◆ What is needed ◆
For the listing below, output exactly the lines from the line with "grey headphones: 3 -> 2" up to and including the line with "yellow camera: 3 -> 0", and no other lines.

◆ Data supplied ◆
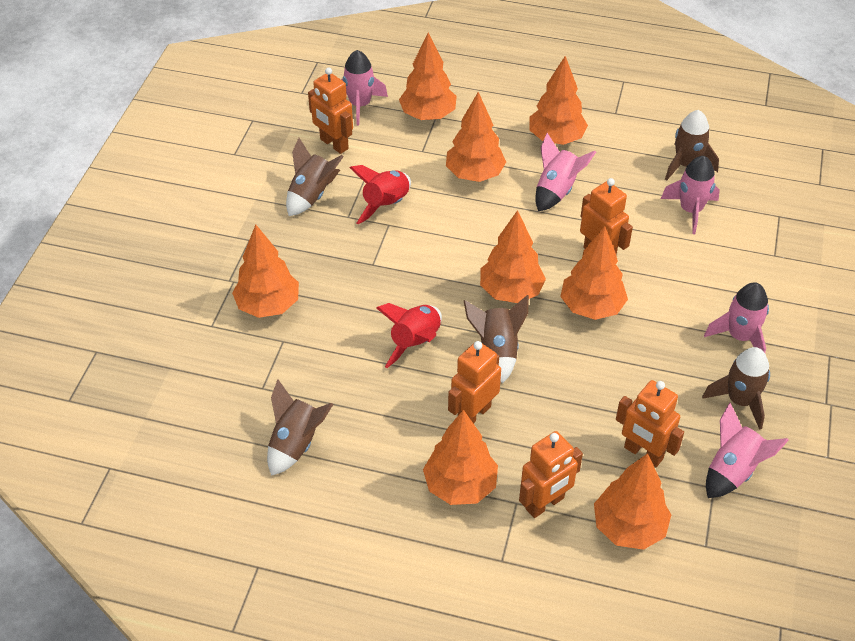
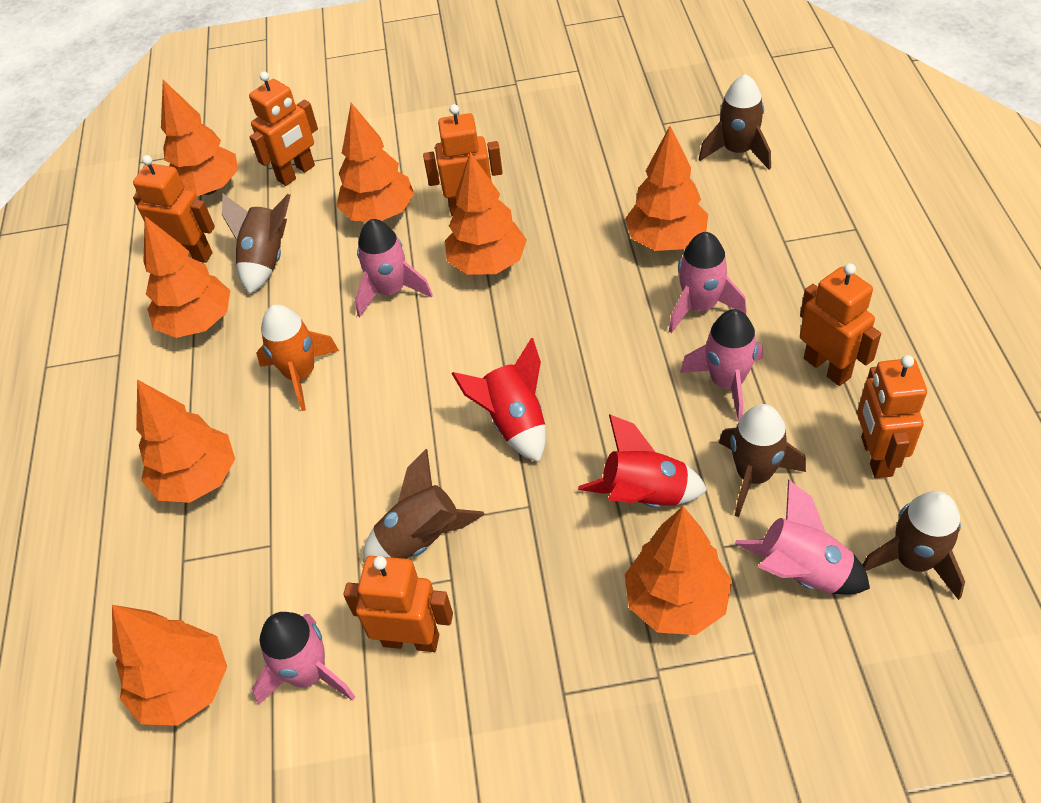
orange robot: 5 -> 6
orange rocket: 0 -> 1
---
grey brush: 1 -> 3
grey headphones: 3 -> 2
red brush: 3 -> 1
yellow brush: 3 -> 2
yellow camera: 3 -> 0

◆ Completed exercise ◆
grey headphones: 3 -> 2
red brush: 3 -> 1
yellow brush: 3 -> 2
yellow camera: 3 -> 0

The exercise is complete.